Image comparison data:
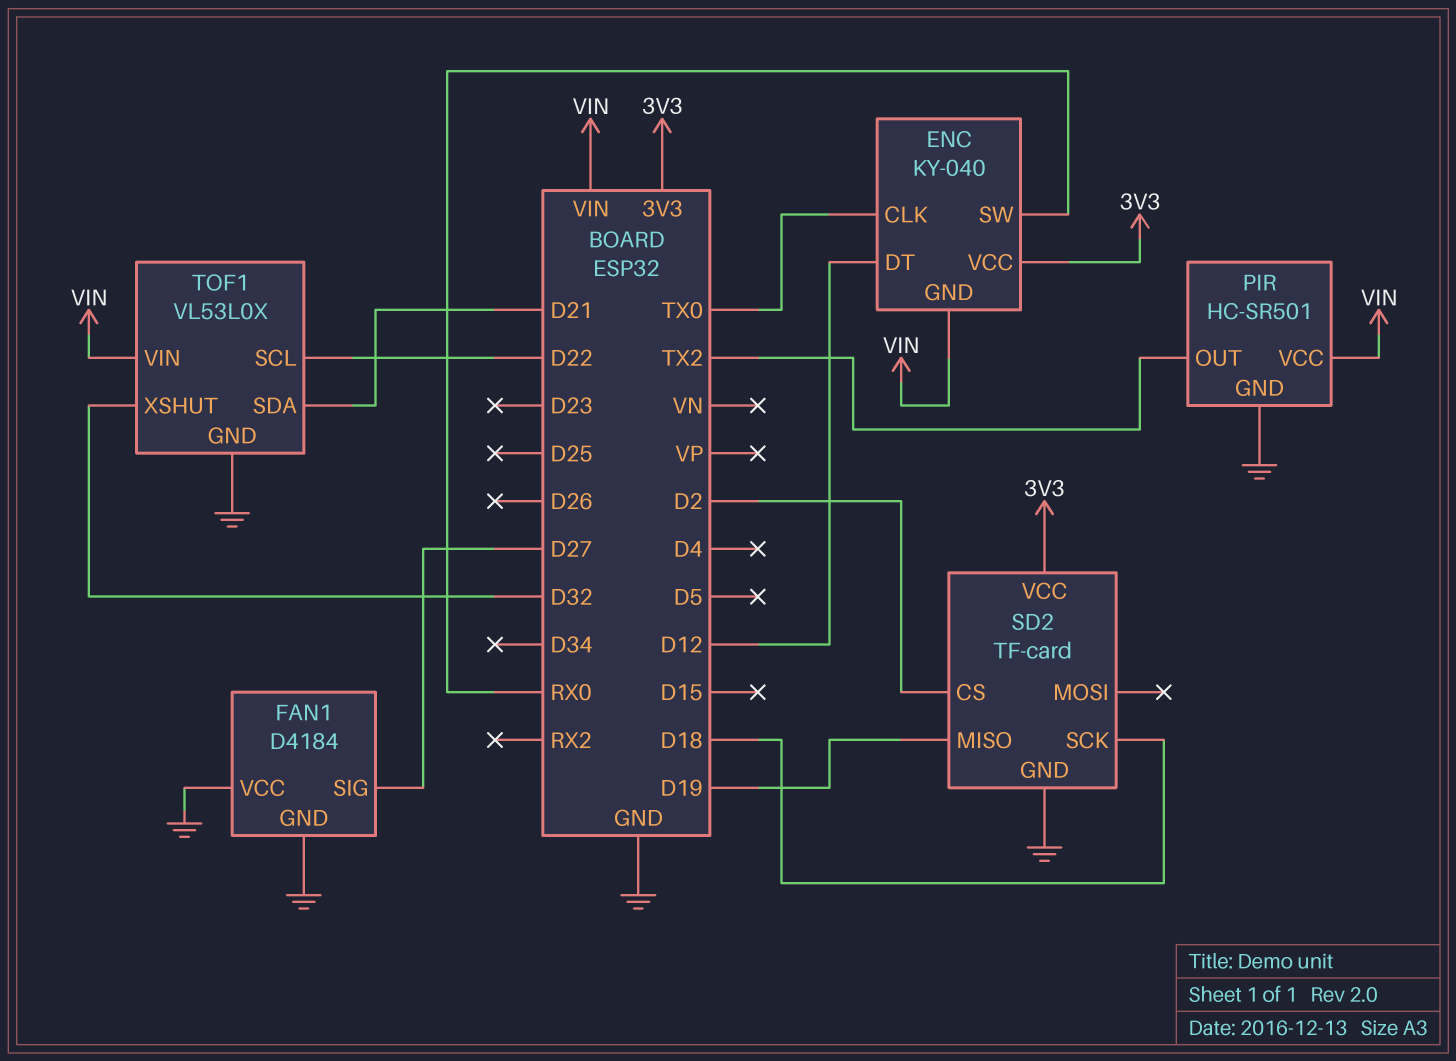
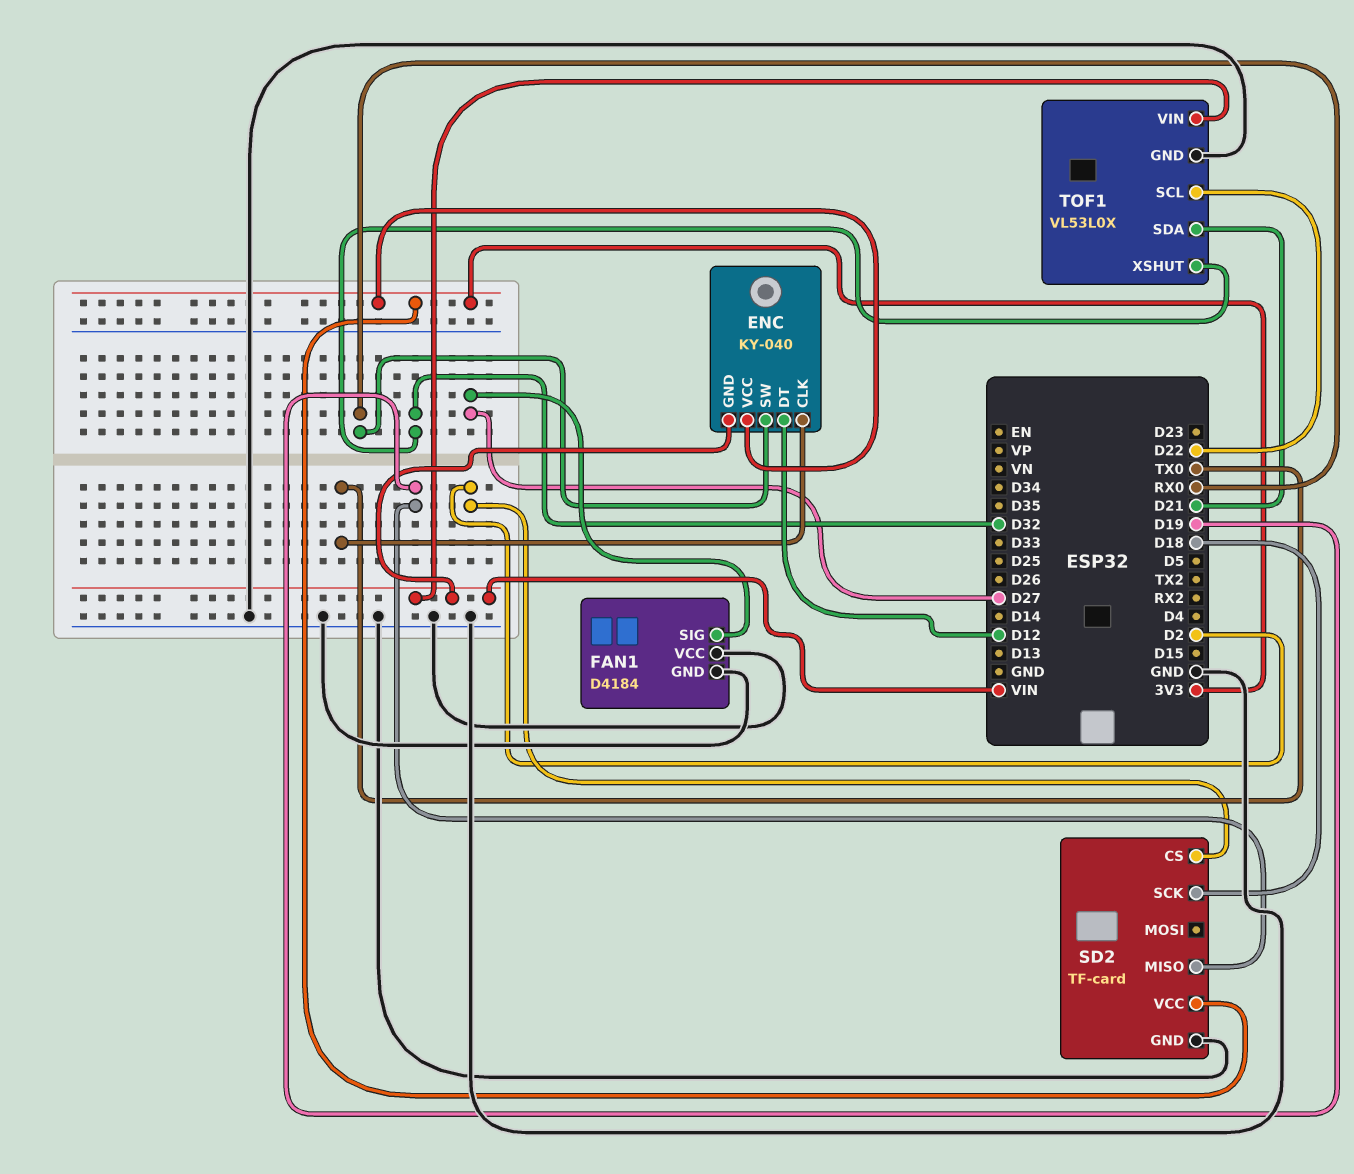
PIR: HC-SR501 -> none
PIR pin GND: GND -> none
PIR pin OUT: TX2 -> none
PIR pin VCC: VIN -> none

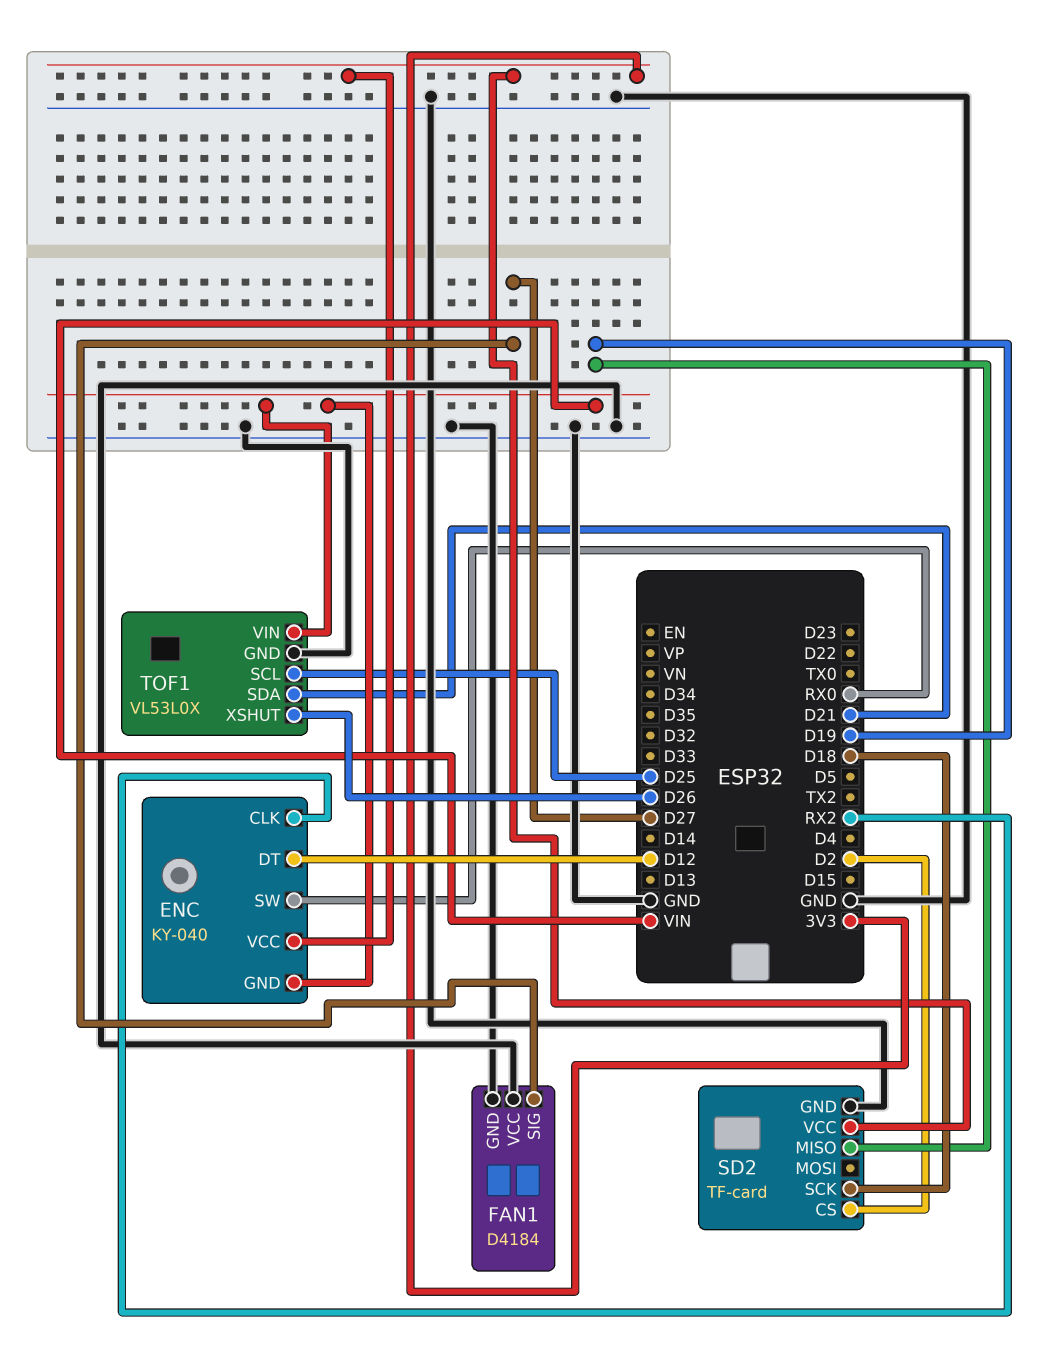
ENC pin CLK: TX0 -> RX2
TOF1 pin SCL: D22 -> D25
TOF1 pin XSHUT: D32 -> D26

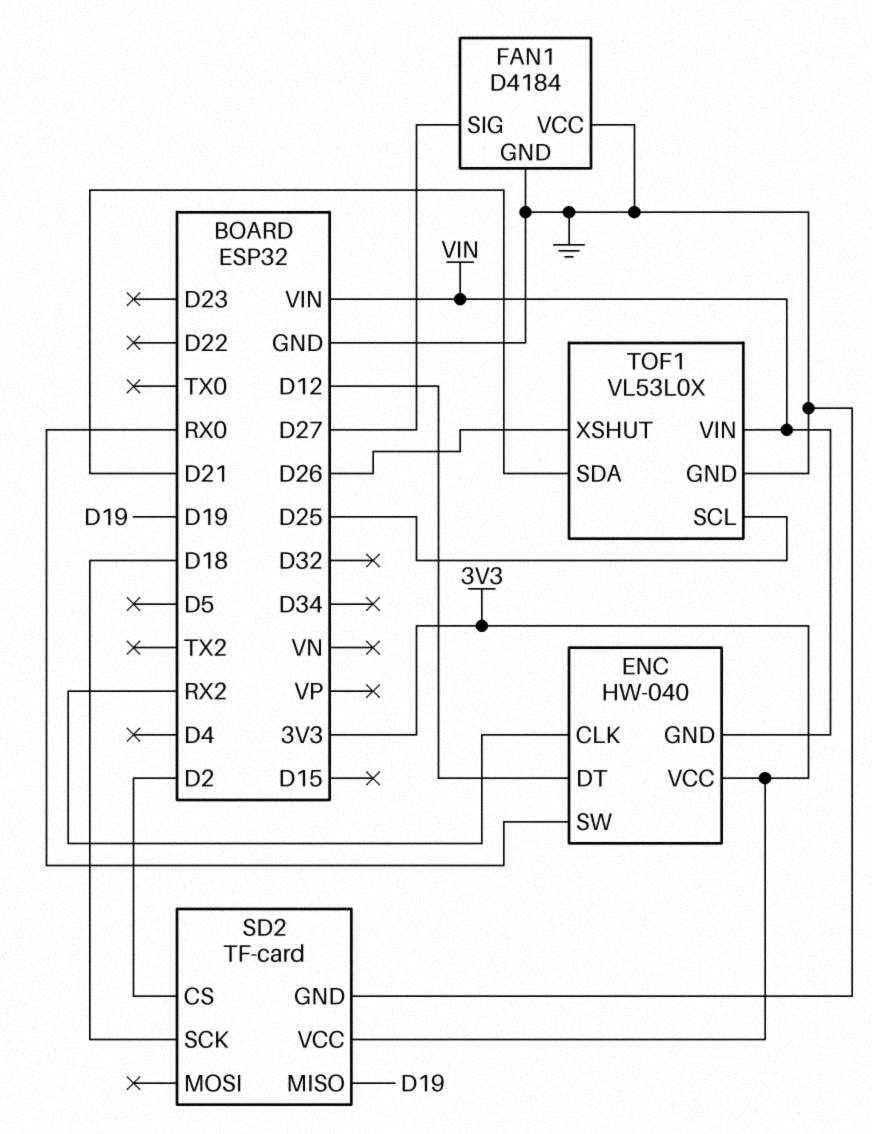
ENC: KY-040 -> HW-040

WHAT IS NEEDED -> A single number is the whole answer: how many lines in the data above hold the string "none".

RESPONSE TO THIS EXERCISE -> 4